* [WHAT THE TASK ASKS]: In your copy of the data below, reproduce every entry exactly and omit the pictures.

* [AVAILABLE DATA]:
● ● ●
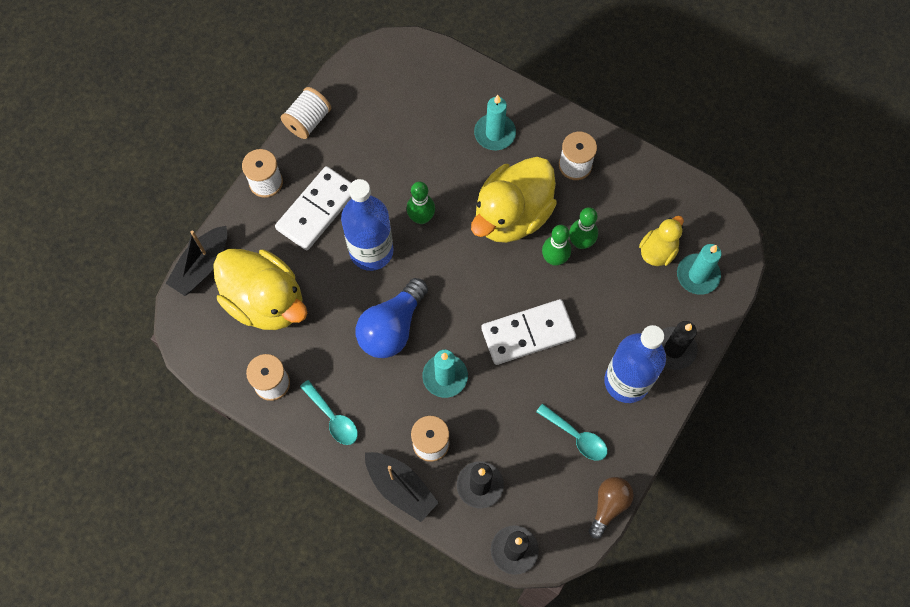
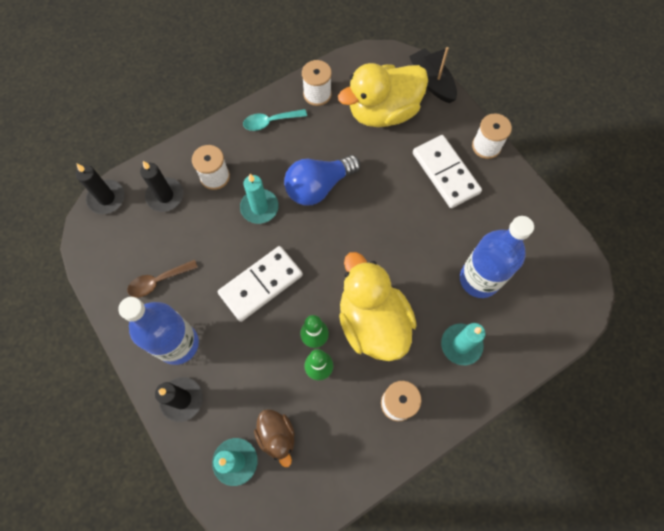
camera: 115 degrees right, 0 degrees up
(308, 121) = (533, 196): white spool -> none
(371, 251) = (391, 198): blue bottle -> blue bottle (479, 279)
(392, 328) = (318, 187): blue light bulb -> blue light bulb turned 90 degrees counterclockwise
(400, 488) = (195, 144): black boat -> none
(421, 218) = (403, 247): green bowling pin -> none
(528, 333) = (261, 284): white domino -> white domino turned 45 degrees clockwise
(576, 436) = (158, 281): turquoise spoon -> brown spoon
(609, 505) = (93, 279): brown light bulb -> none
(658, 251) = (277, 436): yellow duck -> brown duck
● ● ●
* [YOUR SOLUTION]:
camera: 115 degrees right, 0 degrees up
(308, 121) = (533, 196): white spool -> none
(371, 251) = (391, 198): blue bottle -> blue bottle (479, 279)
(392, 328) = (318, 187): blue light bulb -> blue light bulb turned 90 degrees counterclockwise
(400, 488) = (195, 144): black boat -> none
(421, 218) = (403, 247): green bowling pin -> none
(528, 333) = (261, 284): white domino -> white domino turned 45 degrees clockwise
(576, 436) = (158, 281): turquoise spoon -> brown spoon
(609, 505) = (93, 279): brown light bulb -> none
(658, 251) = (277, 436): yellow duck -> brown duck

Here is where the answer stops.